◆ Problem to work on
Could you restate every entry word for word, leaving the pictures out?

◆ Material supplied
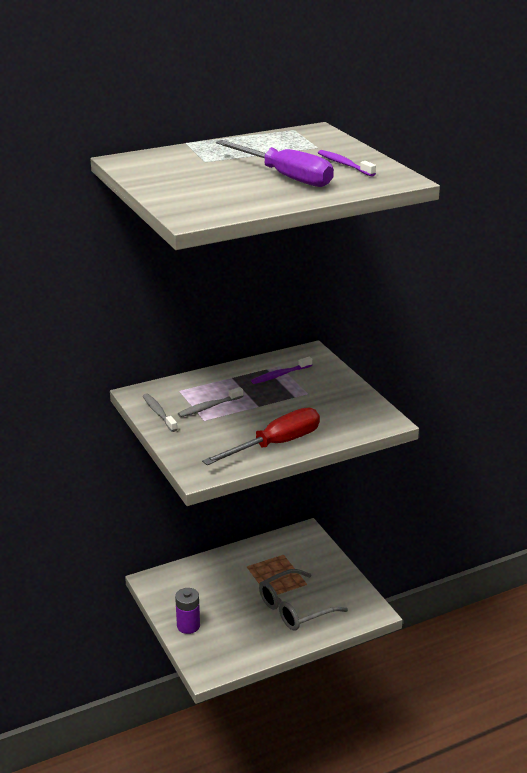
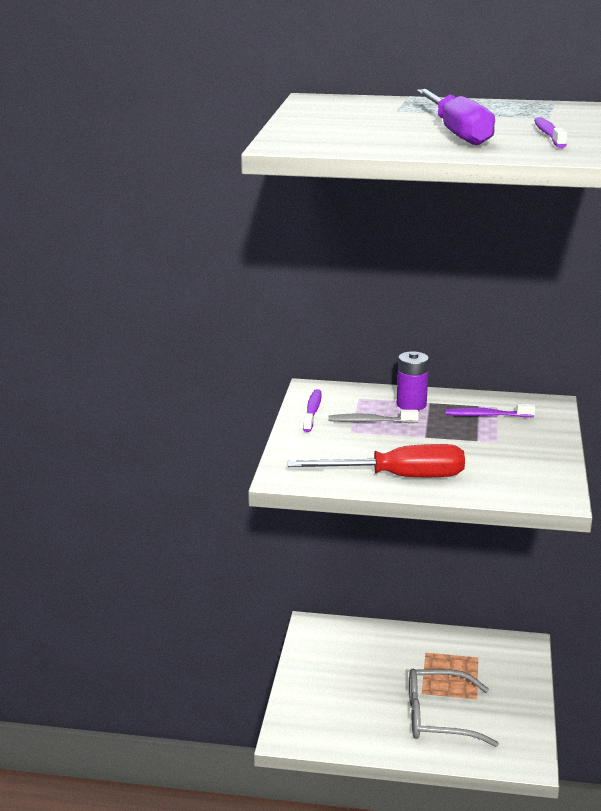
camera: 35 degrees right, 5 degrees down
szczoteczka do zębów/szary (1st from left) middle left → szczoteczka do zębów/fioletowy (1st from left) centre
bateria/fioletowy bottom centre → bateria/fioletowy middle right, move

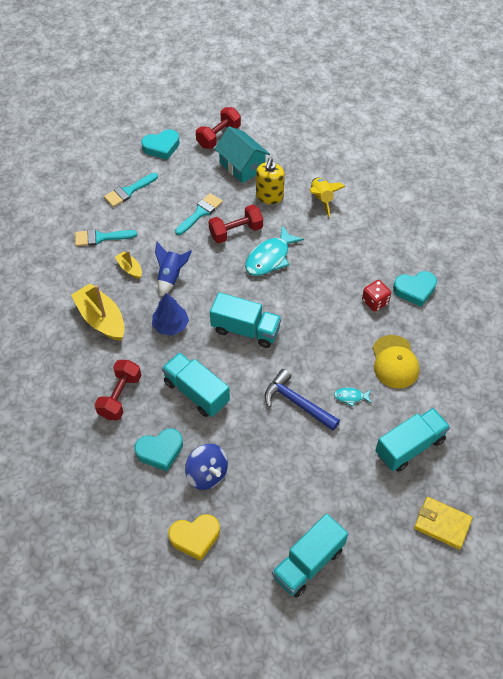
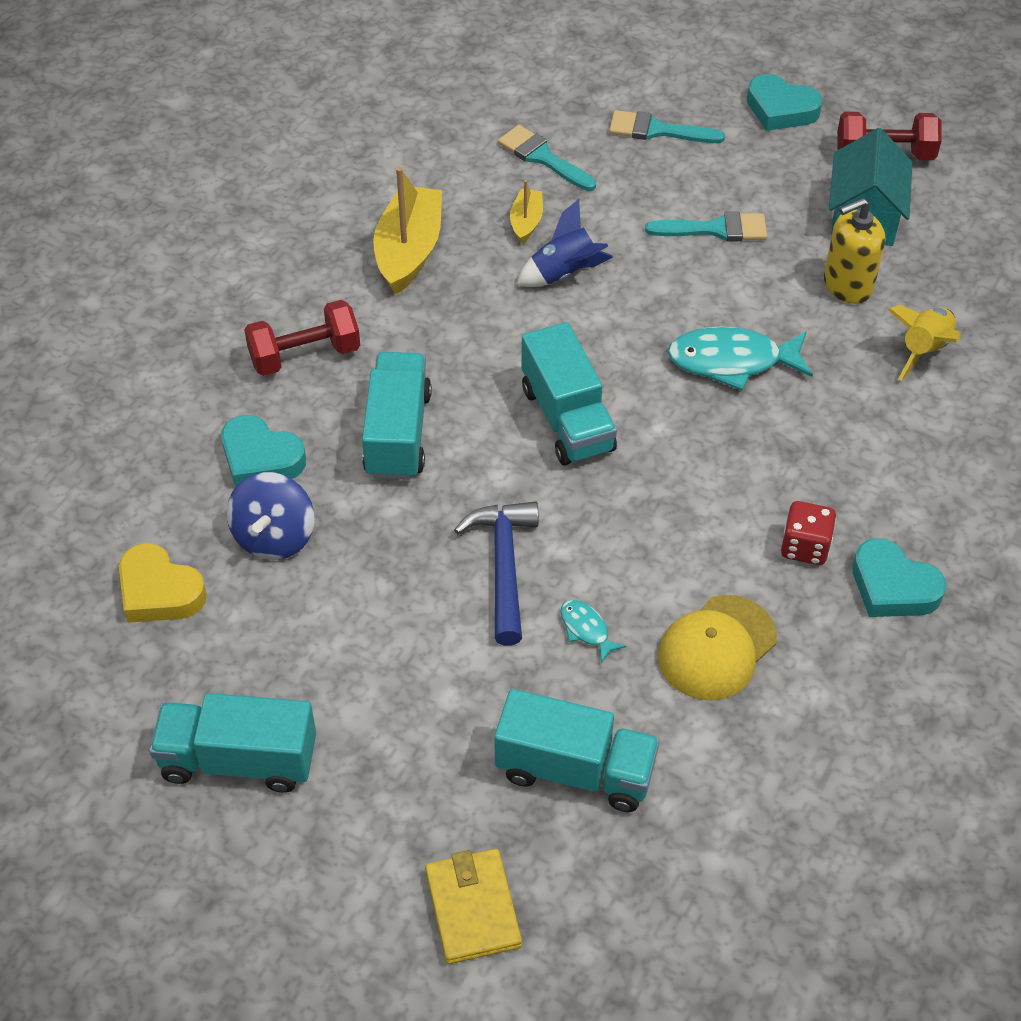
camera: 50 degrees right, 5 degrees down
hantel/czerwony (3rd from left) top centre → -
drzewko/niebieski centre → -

◆ Answer below
camera: 35 degrees right, 5 degrees down
szczoteczka do zębów/szary (1st from left) middle left → szczoteczka do zębów/fioletowy (1st from left) centre
bateria/fioletowy bottom centre → bateria/fioletowy middle right, move

camera: 50 degrees right, 5 degrees down
hantel/czerwony (3rd from left) top centre → -
drzewko/niebieski centre → -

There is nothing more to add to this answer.